---------- Entries provided

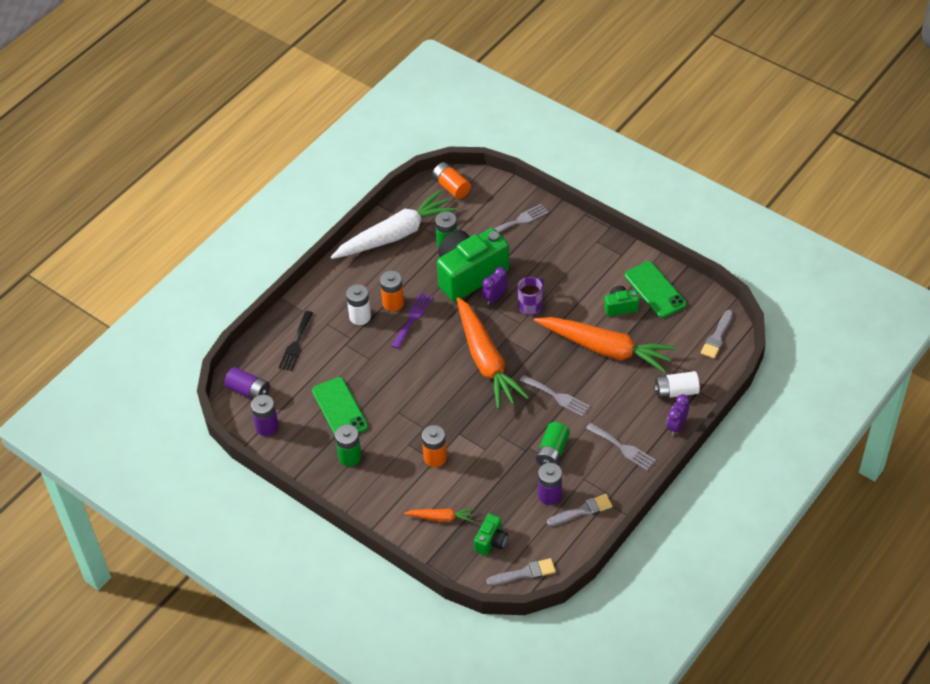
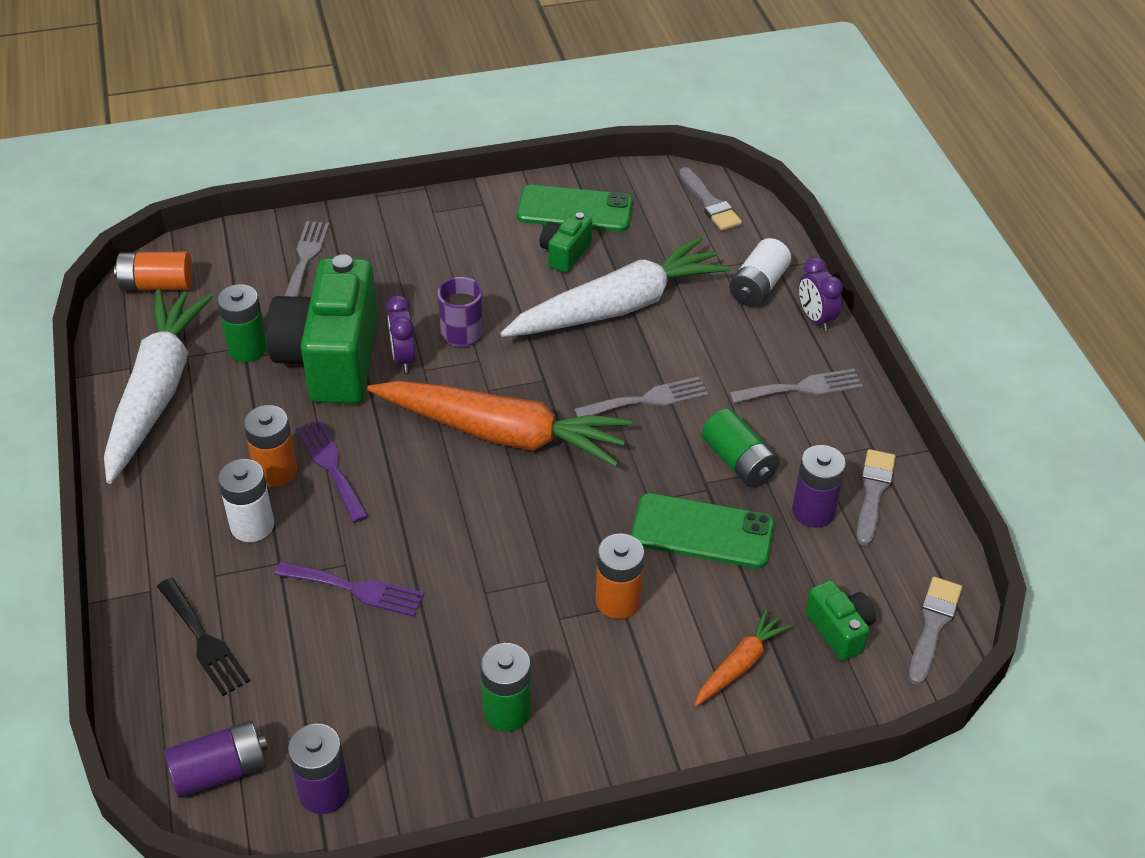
camera: 55 degrees left, 5 degrees down
(339, 409) = (398, 664): green phone -> green phone (702, 531)
(361, 371) = (356, 589): none -> purple fork
(605, 349) = (618, 307): orange carrot -> white carrot

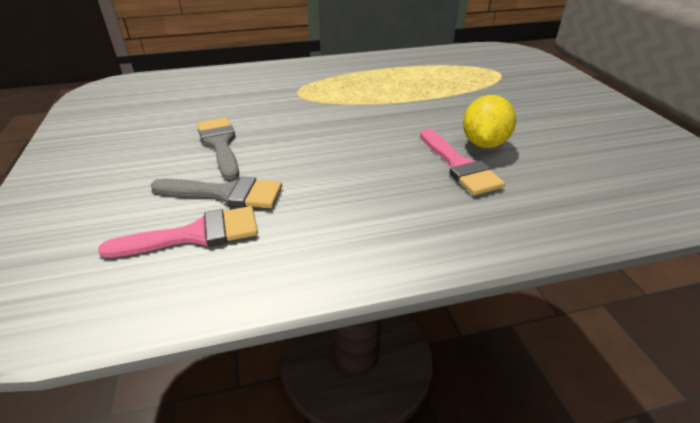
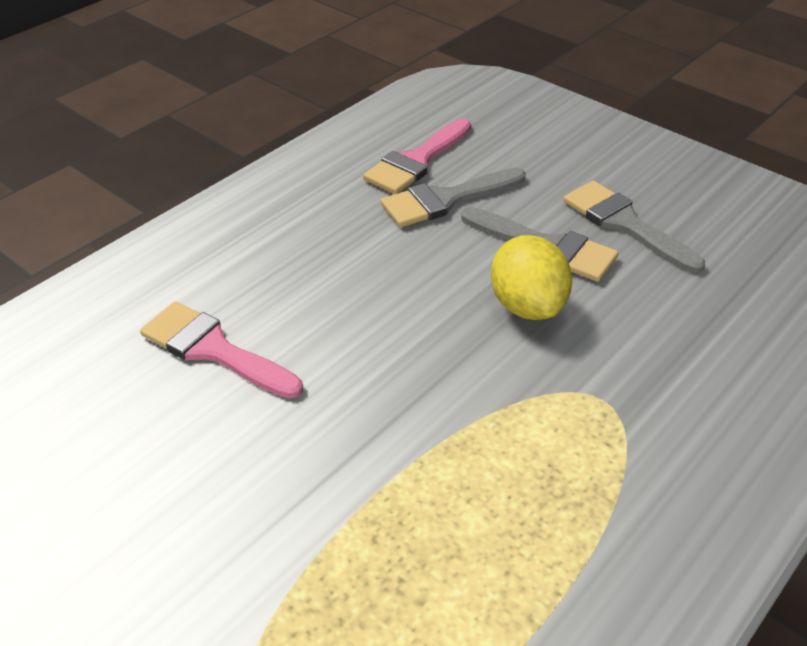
camera: 145 degrees right, 5 degrees up
(162, 138) = (624, 224): none -> grey brush
(484, 144) = (193, 414): yellow lemon -> yellow lemon (527, 306)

--------------------

If a line above includes the string "degrees", pick it out.

camera: 55 degrees left, 5 degrees down
camera: 145 degrees right, 5 degrees up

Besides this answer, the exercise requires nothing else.